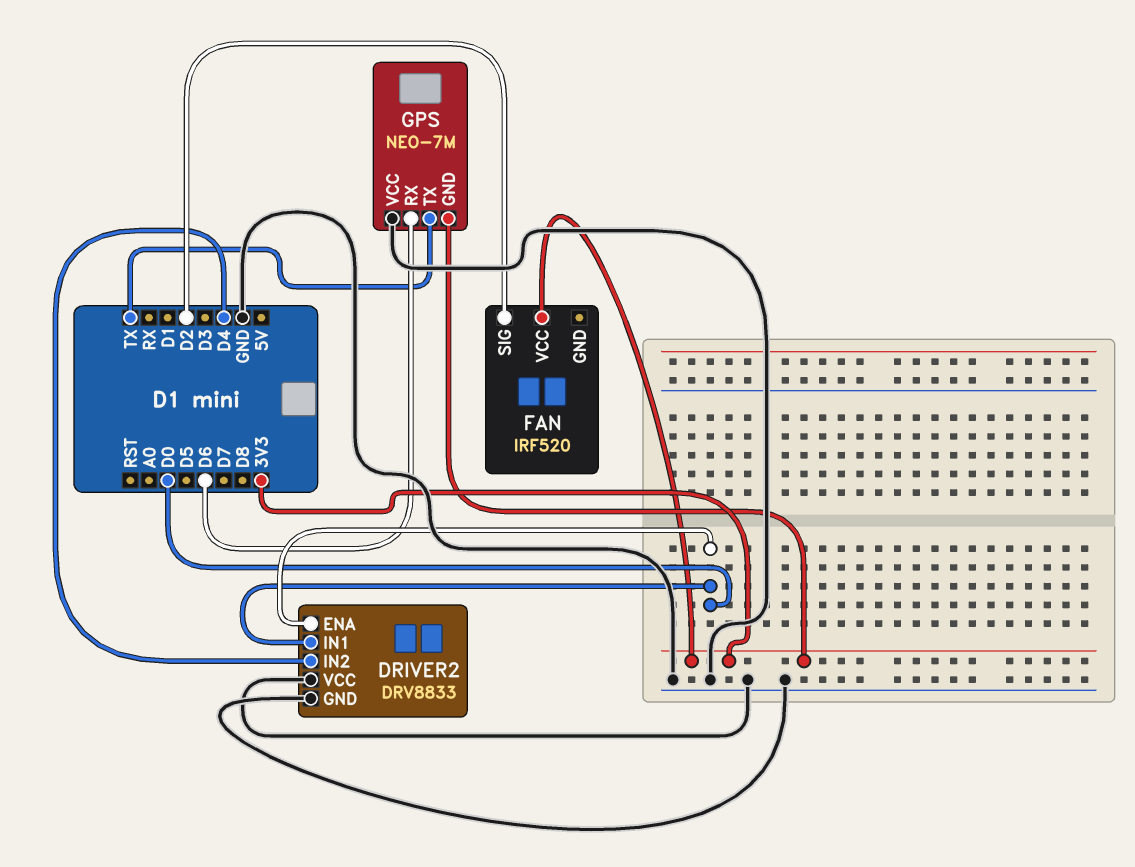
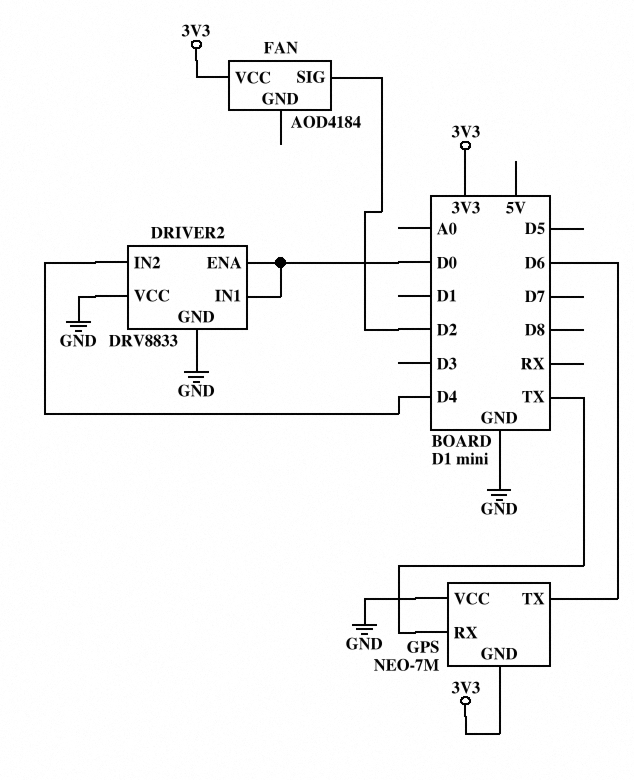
FAN: IRF520 -> AOD4184
GPS pin RX: D6 -> TX
GPS pin TX: TX -> D6

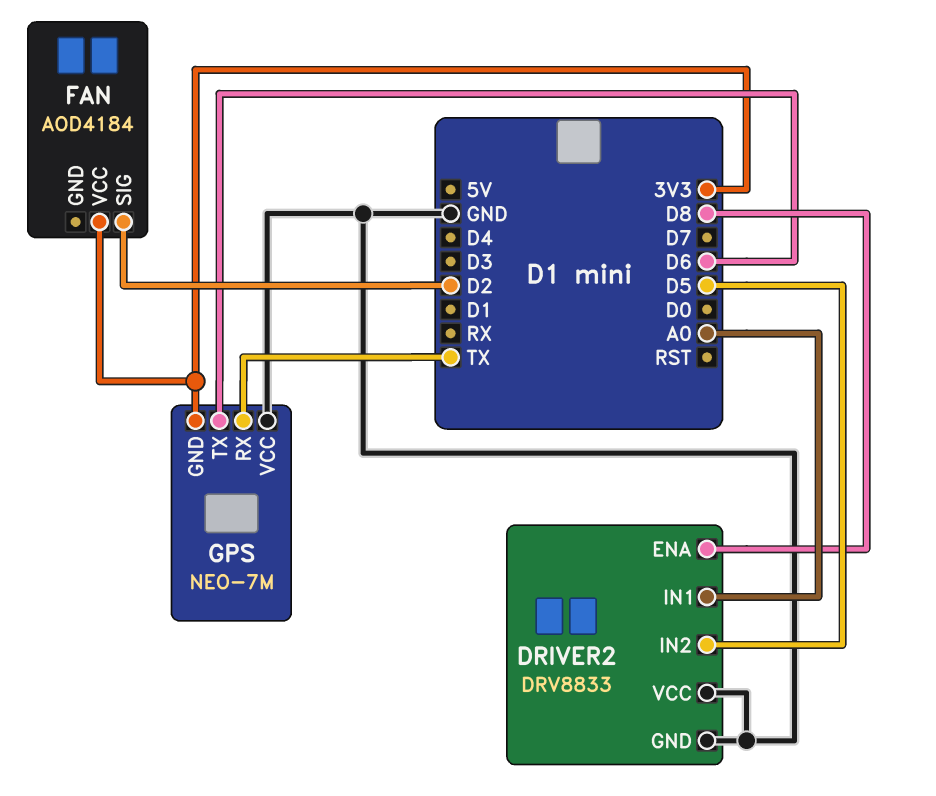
DRIVER2 pin ENA: D0 -> D8
DRIVER2 pin IN1: D0 -> A0
DRIVER2 pin IN2: D4 -> D5

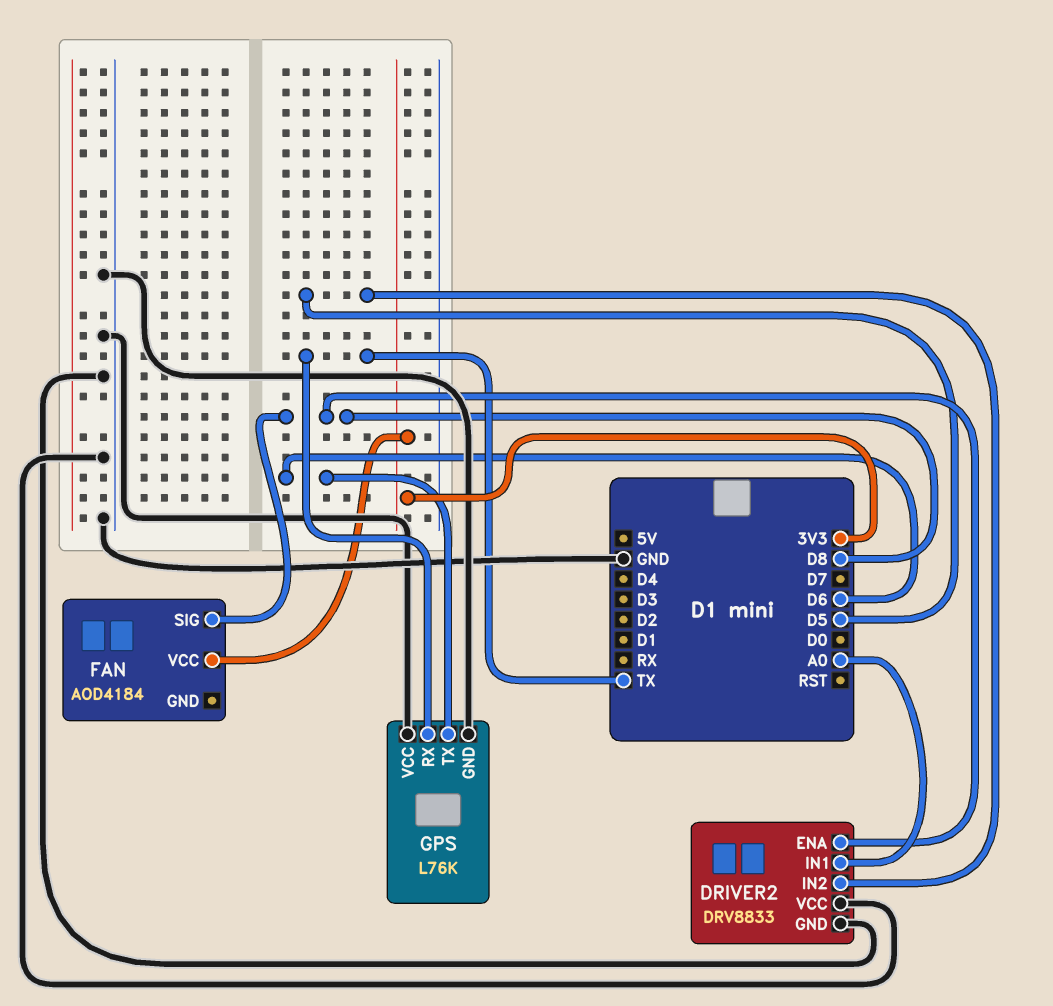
FAN pin SIG: D2 -> D8
GPS: NEO-7M -> L76K
GPS pin GND: 3V3 -> GND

:: Your task ::
The pictures should not be reproduced; quote all of the other material exactly.

:: Task response ::
FAN: IRF520 -> AOD4184
GPS pin RX: D6 -> TX
GPS pin TX: TX -> D6

DRIVER2 pin ENA: D0 -> D8
DRIVER2 pin IN1: D0 -> A0
DRIVER2 pin IN2: D4 -> D5

FAN pin SIG: D2 -> D8
GPS: NEO-7M -> L76K
GPS pin GND: 3V3 -> GND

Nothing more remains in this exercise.